→ **Exercise objective**: All lines of the records below that contain the word "toothbrush" must be listed.

☆ ☆ ☆ ☆

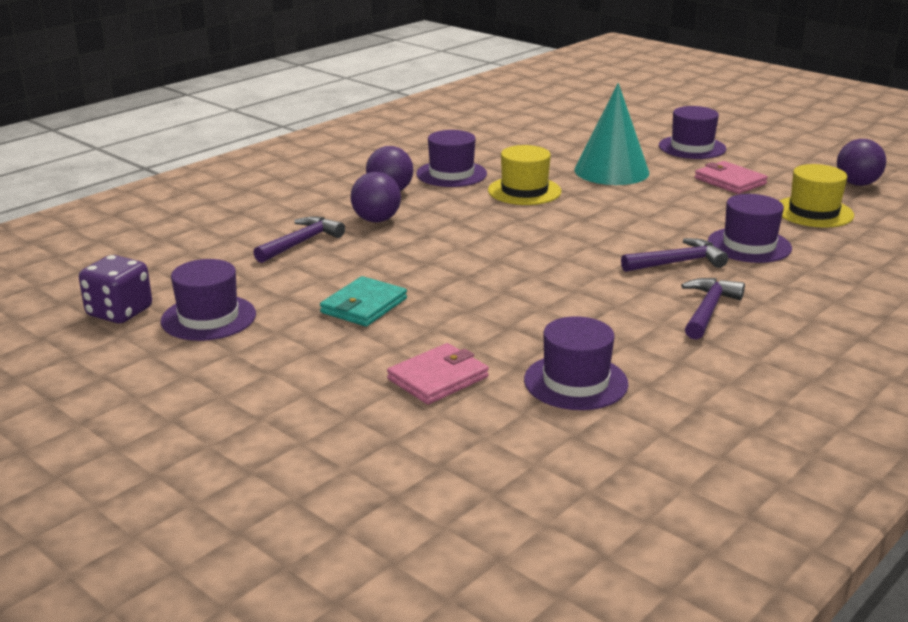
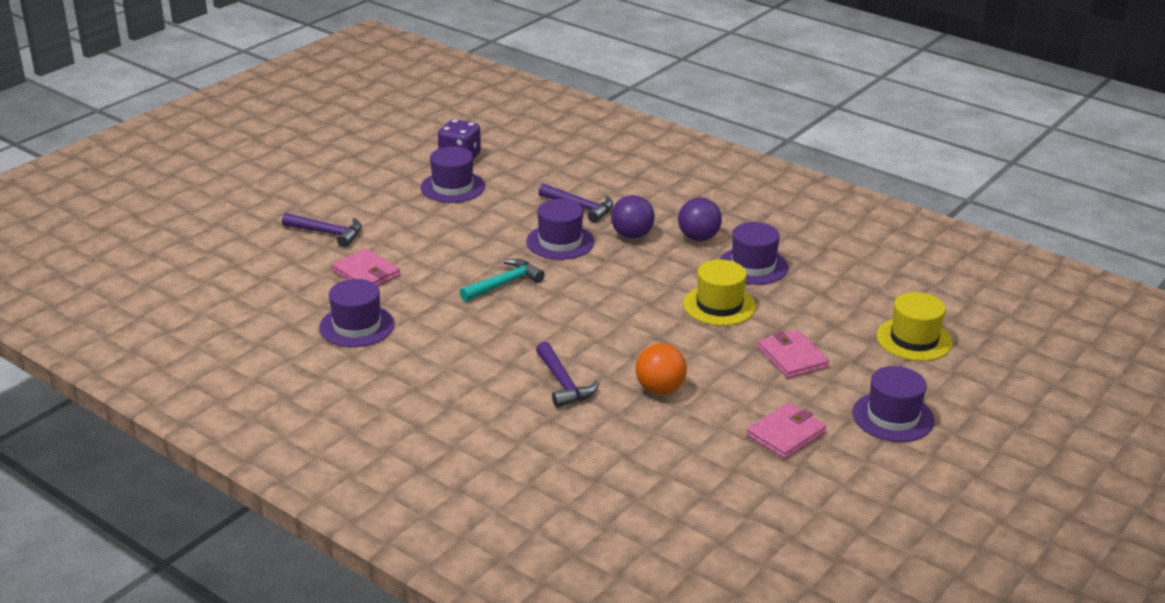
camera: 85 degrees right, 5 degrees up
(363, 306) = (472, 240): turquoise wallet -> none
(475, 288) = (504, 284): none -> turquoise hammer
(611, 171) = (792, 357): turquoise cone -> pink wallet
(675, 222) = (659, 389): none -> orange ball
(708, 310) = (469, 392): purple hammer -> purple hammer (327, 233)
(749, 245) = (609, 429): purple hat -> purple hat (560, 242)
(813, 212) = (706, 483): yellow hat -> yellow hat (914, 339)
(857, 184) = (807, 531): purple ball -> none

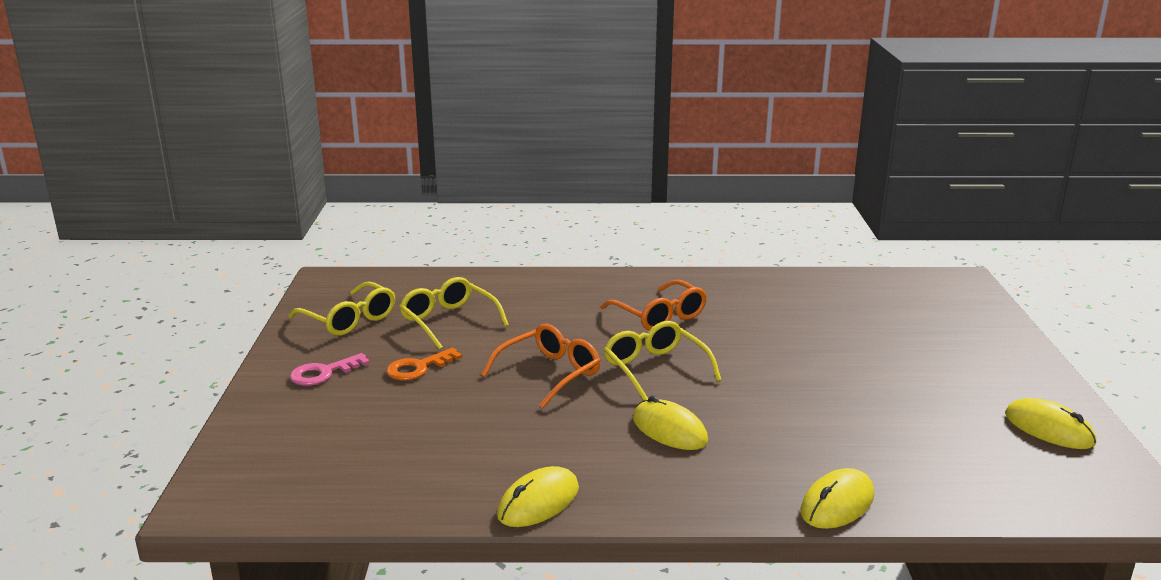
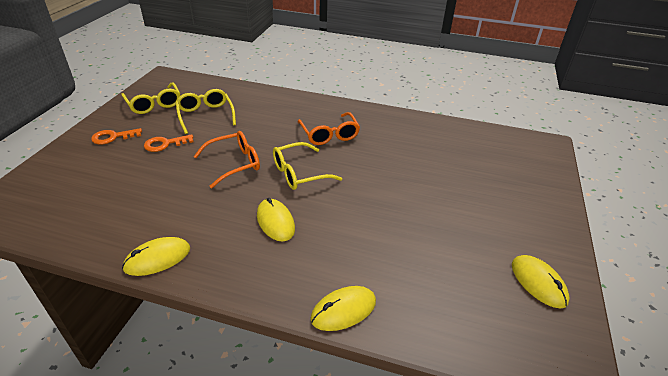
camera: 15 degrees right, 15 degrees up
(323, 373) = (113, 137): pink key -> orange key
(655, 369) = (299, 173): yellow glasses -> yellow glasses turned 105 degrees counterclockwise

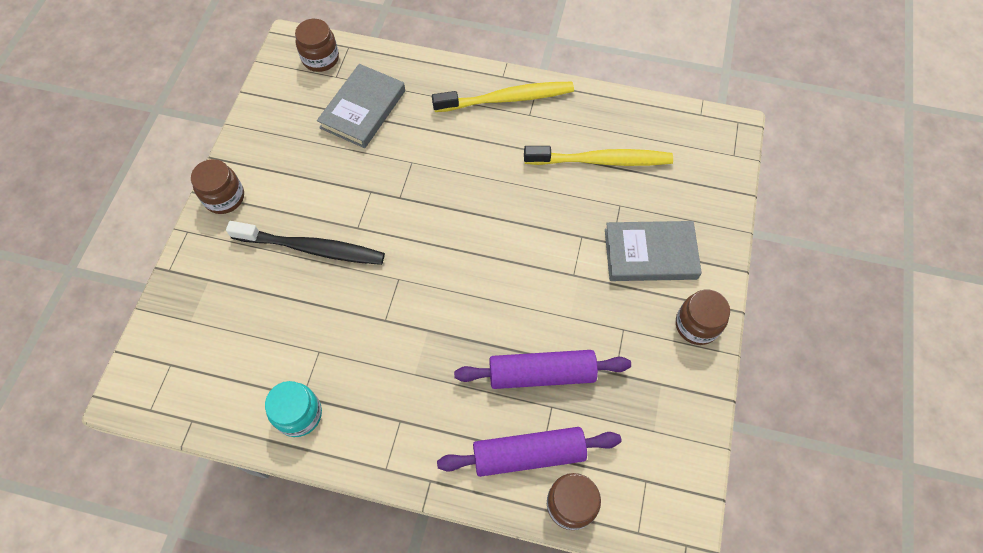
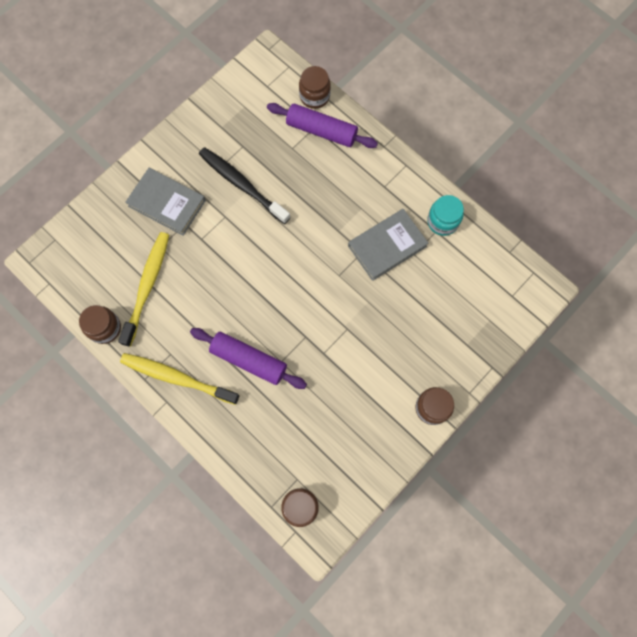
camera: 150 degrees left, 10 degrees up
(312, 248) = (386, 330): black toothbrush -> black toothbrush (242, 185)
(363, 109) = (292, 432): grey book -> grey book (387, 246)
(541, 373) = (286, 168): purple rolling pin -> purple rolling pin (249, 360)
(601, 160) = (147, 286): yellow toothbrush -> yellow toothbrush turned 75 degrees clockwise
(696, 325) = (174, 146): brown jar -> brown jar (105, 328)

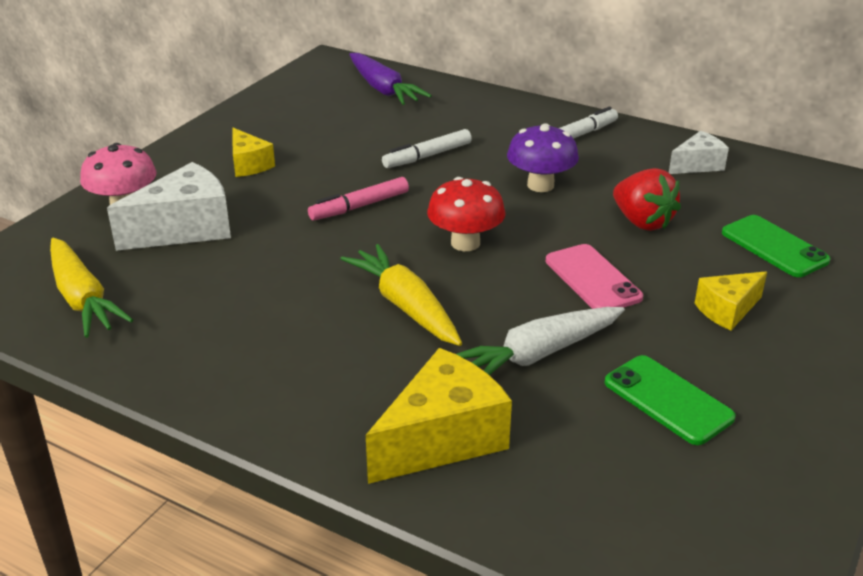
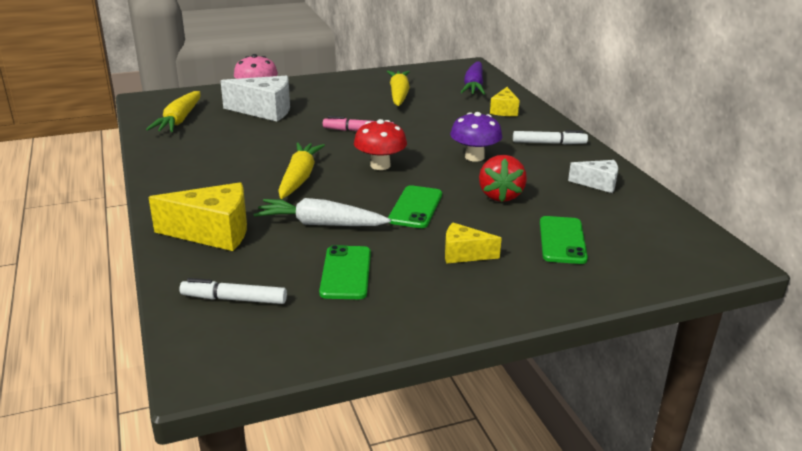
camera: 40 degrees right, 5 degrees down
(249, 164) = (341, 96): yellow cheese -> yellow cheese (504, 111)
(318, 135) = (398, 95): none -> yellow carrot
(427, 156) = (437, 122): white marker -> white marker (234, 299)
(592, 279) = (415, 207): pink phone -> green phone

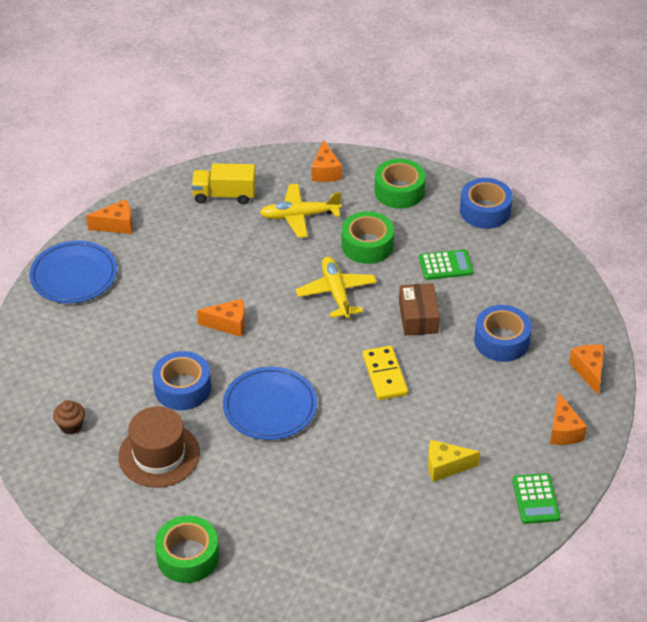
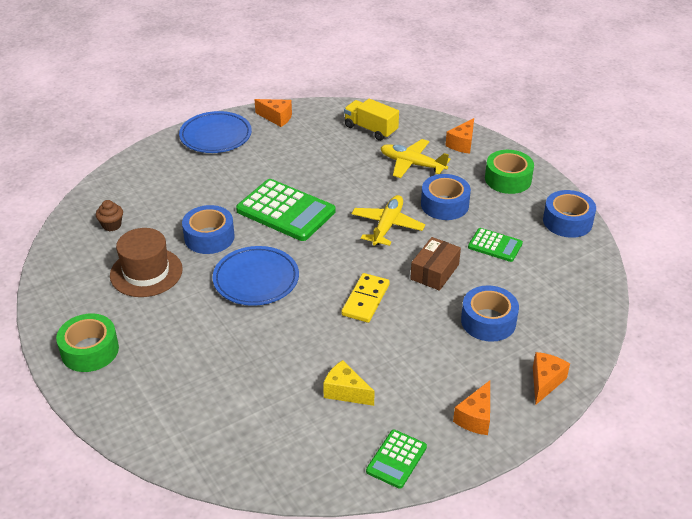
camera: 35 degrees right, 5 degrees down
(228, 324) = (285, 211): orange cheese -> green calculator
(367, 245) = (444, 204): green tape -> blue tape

☆ ☆ ☆ ☆

→ **Exercise output**:
(312, 248) = (386, 330): black toothbrush -> black toothbrush (242, 185)
(601, 160) = (147, 286): yellow toothbrush -> yellow toothbrush turned 75 degrees clockwise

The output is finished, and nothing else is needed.